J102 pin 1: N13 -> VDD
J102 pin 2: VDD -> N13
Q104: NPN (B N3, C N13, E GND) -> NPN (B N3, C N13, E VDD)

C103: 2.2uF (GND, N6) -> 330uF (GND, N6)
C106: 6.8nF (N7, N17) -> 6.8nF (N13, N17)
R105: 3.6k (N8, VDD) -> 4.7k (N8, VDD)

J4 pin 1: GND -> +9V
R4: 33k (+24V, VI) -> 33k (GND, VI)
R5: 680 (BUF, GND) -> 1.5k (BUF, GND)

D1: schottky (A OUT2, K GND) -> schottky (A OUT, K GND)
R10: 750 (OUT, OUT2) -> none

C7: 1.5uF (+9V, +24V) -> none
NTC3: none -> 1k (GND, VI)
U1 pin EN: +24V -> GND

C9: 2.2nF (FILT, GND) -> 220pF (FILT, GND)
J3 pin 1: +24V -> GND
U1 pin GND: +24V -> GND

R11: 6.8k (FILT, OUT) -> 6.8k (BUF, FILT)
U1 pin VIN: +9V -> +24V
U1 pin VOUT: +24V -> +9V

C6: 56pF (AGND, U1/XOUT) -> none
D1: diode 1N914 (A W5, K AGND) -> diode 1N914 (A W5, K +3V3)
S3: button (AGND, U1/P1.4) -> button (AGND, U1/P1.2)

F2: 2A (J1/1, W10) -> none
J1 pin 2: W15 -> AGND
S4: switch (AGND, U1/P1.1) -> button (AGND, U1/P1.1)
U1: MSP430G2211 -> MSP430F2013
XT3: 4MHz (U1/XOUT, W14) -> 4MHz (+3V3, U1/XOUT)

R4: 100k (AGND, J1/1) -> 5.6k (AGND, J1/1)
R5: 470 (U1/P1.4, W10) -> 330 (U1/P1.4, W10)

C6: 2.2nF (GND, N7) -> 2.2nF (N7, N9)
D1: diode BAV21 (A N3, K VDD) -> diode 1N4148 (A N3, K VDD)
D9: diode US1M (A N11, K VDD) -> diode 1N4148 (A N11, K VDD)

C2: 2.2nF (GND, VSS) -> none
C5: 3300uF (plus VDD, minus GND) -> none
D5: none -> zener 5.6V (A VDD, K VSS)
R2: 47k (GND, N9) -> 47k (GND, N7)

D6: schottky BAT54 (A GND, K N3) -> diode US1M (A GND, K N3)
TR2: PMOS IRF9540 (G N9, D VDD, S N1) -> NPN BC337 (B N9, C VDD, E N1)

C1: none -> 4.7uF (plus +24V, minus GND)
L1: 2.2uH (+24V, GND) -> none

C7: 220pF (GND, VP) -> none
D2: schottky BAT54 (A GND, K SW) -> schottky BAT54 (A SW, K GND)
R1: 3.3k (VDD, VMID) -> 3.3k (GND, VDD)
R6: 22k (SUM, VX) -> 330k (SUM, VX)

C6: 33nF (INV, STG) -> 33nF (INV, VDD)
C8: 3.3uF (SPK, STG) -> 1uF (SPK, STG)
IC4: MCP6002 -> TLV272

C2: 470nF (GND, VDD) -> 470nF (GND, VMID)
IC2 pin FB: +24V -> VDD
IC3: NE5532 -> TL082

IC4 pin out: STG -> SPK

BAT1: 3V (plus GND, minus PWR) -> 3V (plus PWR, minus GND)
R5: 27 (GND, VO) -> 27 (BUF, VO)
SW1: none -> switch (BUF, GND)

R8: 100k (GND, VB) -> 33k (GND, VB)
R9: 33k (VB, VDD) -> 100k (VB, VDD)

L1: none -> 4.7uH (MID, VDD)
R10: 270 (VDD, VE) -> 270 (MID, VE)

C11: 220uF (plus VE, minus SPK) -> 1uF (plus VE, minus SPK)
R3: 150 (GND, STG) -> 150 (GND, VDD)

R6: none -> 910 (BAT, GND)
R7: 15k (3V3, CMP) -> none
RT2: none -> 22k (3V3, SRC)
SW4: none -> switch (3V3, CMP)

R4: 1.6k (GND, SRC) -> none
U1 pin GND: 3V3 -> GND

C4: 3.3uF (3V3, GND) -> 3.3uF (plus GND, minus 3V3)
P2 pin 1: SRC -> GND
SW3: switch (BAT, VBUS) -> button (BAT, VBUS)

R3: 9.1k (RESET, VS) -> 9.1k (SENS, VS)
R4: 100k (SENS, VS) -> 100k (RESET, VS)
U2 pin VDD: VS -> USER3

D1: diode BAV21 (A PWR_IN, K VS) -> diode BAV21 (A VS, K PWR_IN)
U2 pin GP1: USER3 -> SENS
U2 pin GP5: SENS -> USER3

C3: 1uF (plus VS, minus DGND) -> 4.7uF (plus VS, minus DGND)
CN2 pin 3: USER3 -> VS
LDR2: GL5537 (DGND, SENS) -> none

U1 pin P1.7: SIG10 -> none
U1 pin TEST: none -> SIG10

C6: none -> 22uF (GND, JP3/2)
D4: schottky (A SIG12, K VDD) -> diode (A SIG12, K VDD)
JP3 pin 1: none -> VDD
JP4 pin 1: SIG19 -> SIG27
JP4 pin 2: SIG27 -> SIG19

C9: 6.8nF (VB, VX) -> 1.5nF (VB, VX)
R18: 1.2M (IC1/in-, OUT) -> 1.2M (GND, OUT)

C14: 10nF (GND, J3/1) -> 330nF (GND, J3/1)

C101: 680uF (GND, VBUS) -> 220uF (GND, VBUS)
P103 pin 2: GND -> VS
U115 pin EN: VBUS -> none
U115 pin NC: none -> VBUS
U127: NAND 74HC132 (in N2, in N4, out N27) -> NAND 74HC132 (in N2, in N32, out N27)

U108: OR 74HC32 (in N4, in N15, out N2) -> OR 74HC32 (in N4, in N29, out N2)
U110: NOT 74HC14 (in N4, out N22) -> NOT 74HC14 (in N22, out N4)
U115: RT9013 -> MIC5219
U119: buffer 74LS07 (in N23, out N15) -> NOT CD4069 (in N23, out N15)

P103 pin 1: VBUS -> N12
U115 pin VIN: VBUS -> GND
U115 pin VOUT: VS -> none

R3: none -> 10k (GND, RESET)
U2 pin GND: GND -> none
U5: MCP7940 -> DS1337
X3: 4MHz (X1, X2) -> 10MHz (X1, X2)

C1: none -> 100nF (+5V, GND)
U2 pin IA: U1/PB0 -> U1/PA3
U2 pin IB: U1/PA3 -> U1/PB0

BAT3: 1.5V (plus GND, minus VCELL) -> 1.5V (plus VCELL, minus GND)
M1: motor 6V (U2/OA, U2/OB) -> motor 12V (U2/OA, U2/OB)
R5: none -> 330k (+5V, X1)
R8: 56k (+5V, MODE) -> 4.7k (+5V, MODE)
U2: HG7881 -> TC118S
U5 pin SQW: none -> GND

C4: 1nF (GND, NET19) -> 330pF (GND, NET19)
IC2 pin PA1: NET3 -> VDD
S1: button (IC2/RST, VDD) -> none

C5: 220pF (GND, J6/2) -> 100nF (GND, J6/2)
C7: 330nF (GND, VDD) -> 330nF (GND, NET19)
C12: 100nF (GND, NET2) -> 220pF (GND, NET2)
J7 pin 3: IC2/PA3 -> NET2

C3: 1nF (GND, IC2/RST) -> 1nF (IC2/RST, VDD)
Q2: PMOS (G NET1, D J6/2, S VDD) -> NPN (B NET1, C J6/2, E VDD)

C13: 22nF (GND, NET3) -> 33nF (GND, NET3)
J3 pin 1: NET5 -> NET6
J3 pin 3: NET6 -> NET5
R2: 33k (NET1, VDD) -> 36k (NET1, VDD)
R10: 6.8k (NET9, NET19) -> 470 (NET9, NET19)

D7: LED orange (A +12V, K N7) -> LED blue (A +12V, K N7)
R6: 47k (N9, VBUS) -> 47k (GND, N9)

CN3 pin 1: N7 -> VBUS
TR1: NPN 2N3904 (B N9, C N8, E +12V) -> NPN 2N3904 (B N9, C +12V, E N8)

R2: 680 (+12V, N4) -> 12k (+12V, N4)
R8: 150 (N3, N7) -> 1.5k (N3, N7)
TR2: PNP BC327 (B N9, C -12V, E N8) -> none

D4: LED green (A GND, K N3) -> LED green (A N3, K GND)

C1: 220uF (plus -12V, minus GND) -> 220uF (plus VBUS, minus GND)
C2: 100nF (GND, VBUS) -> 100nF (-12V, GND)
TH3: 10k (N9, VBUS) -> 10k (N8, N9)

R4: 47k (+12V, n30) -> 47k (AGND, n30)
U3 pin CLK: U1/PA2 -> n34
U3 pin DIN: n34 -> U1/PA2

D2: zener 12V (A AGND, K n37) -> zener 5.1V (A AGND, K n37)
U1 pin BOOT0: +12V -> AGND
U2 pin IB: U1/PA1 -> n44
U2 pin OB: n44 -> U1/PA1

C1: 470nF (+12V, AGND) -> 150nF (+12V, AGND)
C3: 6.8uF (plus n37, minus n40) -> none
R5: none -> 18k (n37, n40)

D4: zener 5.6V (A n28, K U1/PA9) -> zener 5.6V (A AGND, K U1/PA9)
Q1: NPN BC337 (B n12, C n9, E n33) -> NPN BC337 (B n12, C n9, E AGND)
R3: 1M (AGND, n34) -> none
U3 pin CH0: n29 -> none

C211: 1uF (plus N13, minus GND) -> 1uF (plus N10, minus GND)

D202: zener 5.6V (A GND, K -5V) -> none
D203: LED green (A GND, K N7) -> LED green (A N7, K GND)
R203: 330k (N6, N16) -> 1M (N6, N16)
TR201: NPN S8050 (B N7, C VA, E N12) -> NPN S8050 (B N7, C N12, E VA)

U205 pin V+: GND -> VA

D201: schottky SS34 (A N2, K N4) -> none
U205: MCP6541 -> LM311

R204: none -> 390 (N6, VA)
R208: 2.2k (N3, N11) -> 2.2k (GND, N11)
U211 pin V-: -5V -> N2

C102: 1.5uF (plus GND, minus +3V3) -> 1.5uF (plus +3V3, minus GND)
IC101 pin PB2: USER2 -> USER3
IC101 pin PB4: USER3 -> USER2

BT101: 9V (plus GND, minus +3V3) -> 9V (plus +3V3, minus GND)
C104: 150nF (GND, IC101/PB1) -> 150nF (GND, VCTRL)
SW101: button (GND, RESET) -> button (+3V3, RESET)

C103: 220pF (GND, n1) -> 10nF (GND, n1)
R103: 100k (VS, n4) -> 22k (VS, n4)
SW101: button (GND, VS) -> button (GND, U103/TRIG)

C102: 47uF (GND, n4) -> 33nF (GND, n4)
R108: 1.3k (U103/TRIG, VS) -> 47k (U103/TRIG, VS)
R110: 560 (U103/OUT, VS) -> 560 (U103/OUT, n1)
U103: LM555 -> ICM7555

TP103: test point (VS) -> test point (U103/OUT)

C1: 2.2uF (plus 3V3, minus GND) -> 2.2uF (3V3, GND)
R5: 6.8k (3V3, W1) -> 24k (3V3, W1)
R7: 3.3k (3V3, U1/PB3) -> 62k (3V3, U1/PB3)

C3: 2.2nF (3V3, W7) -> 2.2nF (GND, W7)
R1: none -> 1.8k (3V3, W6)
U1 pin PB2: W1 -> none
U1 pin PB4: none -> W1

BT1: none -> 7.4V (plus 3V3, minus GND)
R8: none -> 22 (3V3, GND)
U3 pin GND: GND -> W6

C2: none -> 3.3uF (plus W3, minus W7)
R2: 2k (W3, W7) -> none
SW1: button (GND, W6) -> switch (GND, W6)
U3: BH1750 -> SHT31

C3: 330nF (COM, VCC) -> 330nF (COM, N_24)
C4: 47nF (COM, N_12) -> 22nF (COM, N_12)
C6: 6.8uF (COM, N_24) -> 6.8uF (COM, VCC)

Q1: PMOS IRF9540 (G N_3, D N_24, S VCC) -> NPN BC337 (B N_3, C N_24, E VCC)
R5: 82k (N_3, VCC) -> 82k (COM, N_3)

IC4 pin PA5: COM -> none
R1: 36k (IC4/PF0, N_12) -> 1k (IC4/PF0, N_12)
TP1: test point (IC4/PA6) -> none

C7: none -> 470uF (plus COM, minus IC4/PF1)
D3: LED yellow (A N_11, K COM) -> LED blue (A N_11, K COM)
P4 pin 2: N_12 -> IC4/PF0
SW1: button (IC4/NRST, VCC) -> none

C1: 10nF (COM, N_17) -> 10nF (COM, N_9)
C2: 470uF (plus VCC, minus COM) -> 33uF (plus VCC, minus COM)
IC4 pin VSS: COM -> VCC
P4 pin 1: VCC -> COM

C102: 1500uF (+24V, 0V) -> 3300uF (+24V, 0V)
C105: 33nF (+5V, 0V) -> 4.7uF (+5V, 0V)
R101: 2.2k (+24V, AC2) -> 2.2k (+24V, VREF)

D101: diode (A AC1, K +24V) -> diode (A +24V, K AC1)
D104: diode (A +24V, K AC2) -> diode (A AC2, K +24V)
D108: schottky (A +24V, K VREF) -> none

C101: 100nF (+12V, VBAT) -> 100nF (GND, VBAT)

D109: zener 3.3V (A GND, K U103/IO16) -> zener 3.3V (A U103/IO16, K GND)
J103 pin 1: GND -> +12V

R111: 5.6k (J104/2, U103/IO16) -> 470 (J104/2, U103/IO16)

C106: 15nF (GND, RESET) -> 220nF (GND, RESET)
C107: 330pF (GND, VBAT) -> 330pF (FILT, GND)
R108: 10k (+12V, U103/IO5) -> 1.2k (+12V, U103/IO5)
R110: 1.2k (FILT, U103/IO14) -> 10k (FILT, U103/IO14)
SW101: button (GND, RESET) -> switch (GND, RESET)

#### [Aim of the task]
Given the data above, which lines hold the string "VREF"? Return them.

#### [Solved exercise]
R101: 2.2k (+24V, AC2) -> 2.2k (+24V, VREF)
D108: schottky (A +24V, K VREF) -> none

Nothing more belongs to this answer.